**TASK PROMPT**.
Within the listing below, determine how many lines hold the word "tree". Give the number with no commentary.

**SUPPLIED RECORDS**.
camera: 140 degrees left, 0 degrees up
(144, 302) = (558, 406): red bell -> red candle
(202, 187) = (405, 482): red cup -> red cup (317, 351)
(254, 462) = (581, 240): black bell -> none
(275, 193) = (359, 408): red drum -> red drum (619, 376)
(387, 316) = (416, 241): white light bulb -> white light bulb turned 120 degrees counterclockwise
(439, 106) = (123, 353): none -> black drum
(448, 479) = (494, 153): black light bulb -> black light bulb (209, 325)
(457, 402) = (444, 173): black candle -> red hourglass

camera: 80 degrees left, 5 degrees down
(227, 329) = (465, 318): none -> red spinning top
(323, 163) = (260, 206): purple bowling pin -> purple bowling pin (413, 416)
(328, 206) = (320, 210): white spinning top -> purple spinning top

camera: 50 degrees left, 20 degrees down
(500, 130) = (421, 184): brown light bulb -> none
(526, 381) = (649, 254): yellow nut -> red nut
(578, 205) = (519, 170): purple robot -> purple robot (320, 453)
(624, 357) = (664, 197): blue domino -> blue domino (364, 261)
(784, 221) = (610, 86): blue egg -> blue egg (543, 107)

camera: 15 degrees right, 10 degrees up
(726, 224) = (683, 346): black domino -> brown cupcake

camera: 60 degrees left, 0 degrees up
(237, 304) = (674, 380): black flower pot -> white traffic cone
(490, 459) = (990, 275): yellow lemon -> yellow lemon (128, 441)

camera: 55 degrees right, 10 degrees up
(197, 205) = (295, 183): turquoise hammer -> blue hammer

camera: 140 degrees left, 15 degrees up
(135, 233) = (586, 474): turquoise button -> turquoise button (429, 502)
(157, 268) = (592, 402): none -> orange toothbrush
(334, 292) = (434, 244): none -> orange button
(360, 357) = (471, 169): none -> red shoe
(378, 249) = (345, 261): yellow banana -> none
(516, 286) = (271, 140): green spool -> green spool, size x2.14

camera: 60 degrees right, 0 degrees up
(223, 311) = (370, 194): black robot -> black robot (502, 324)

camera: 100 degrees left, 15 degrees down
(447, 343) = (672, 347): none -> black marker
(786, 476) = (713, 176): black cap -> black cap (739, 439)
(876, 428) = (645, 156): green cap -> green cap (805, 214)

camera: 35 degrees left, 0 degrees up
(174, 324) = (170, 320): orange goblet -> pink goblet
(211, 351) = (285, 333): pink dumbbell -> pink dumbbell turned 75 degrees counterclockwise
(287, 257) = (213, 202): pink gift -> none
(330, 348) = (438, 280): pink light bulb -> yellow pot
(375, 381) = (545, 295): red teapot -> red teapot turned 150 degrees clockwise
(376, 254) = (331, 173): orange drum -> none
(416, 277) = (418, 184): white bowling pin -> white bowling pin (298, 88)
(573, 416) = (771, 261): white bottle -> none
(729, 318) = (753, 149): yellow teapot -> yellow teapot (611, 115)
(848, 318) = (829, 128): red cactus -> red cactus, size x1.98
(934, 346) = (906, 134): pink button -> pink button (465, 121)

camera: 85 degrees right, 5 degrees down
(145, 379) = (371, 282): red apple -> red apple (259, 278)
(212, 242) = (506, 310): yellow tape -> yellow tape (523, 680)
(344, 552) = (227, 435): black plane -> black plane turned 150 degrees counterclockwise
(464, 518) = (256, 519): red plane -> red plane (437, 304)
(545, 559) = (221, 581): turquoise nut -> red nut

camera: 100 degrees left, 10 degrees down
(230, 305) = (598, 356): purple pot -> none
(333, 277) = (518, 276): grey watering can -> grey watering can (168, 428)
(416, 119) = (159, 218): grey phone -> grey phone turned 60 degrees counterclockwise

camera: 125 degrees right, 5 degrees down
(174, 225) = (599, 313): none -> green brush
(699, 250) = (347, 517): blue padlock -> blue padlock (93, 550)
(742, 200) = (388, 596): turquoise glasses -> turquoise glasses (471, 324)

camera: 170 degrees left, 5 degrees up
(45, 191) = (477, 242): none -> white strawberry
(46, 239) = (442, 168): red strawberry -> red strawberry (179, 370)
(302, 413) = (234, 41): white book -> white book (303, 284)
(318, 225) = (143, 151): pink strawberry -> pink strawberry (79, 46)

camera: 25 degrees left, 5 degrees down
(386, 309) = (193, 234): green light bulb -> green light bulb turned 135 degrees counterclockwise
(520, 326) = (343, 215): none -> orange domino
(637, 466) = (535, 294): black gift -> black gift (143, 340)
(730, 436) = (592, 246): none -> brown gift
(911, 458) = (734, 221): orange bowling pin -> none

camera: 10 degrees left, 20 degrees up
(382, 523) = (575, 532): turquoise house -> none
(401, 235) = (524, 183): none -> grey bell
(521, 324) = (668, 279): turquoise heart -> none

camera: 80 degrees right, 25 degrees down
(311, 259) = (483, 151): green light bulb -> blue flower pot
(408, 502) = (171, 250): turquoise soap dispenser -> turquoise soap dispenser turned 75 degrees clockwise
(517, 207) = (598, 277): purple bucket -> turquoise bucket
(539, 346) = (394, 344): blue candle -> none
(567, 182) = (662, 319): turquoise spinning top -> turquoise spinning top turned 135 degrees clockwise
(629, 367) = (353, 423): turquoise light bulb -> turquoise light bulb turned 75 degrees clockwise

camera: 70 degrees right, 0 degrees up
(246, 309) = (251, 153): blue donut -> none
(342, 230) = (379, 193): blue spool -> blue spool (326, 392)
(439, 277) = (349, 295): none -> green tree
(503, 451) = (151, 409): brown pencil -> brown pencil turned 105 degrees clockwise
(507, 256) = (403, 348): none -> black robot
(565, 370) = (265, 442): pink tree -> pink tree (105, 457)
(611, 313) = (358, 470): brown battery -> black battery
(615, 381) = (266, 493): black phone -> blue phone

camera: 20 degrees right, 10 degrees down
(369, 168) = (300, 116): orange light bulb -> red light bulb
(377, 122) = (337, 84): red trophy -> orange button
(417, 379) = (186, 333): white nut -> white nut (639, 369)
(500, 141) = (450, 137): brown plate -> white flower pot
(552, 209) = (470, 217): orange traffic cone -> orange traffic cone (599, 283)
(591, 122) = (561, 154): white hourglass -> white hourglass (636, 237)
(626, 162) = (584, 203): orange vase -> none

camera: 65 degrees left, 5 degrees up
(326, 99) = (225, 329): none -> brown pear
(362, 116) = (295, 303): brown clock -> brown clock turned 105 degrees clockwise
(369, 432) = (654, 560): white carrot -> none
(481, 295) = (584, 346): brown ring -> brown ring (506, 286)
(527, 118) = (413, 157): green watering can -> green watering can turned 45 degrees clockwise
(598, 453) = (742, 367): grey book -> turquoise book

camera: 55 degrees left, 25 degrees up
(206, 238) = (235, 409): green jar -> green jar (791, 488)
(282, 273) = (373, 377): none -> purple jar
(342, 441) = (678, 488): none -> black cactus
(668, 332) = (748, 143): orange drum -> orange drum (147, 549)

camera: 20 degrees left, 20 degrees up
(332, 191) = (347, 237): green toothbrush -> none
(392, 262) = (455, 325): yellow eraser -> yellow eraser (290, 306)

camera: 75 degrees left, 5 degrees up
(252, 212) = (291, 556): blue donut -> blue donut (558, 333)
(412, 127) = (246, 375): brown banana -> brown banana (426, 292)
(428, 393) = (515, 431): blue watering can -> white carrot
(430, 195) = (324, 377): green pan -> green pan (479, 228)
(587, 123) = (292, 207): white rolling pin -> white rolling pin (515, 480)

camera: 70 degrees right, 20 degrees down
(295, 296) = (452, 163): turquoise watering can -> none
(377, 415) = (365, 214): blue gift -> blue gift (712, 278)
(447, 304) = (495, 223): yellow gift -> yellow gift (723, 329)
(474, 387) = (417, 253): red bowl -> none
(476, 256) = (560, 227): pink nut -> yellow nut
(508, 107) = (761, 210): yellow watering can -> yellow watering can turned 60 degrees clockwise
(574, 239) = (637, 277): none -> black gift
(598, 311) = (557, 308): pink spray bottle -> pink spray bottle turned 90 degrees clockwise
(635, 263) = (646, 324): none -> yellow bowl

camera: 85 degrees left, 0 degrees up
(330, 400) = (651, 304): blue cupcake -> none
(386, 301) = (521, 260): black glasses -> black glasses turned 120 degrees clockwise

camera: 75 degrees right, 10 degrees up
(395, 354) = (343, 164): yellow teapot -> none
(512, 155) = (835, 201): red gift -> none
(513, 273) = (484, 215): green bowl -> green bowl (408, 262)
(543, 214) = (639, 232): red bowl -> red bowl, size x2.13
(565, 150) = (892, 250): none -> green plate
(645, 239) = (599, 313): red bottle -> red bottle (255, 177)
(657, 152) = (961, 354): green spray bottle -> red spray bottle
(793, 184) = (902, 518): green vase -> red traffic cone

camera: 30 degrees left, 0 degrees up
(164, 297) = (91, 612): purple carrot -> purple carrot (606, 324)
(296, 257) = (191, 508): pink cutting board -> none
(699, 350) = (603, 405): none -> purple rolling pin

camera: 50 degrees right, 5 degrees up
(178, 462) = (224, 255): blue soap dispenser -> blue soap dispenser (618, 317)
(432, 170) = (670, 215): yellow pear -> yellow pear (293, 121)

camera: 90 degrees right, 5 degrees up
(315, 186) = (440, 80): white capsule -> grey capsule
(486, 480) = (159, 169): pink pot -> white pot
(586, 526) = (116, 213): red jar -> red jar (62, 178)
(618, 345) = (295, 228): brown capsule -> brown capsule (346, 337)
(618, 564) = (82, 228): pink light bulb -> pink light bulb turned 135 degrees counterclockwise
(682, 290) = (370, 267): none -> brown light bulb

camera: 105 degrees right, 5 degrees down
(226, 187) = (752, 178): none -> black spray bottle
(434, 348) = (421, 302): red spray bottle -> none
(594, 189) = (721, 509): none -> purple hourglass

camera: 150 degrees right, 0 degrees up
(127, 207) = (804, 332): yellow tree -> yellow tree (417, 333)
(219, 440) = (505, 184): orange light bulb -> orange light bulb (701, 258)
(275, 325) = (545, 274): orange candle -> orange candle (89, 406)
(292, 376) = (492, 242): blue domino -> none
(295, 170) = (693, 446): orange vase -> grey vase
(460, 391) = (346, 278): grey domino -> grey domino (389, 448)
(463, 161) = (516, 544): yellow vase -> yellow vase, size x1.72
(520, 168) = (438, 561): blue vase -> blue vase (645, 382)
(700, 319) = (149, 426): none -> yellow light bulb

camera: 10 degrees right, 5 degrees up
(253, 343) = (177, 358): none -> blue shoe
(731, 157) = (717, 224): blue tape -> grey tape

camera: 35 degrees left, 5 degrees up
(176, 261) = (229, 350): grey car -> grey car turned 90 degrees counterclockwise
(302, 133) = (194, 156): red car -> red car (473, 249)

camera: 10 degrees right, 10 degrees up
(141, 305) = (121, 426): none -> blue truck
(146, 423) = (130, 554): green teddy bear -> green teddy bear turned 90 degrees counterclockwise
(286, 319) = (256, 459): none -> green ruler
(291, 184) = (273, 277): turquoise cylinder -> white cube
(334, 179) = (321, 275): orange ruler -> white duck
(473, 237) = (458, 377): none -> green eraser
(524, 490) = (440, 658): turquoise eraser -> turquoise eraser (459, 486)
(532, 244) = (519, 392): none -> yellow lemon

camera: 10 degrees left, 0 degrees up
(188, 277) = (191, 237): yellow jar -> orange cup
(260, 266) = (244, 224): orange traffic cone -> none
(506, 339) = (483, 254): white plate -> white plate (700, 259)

**EXERCISE SOLUTION**.
3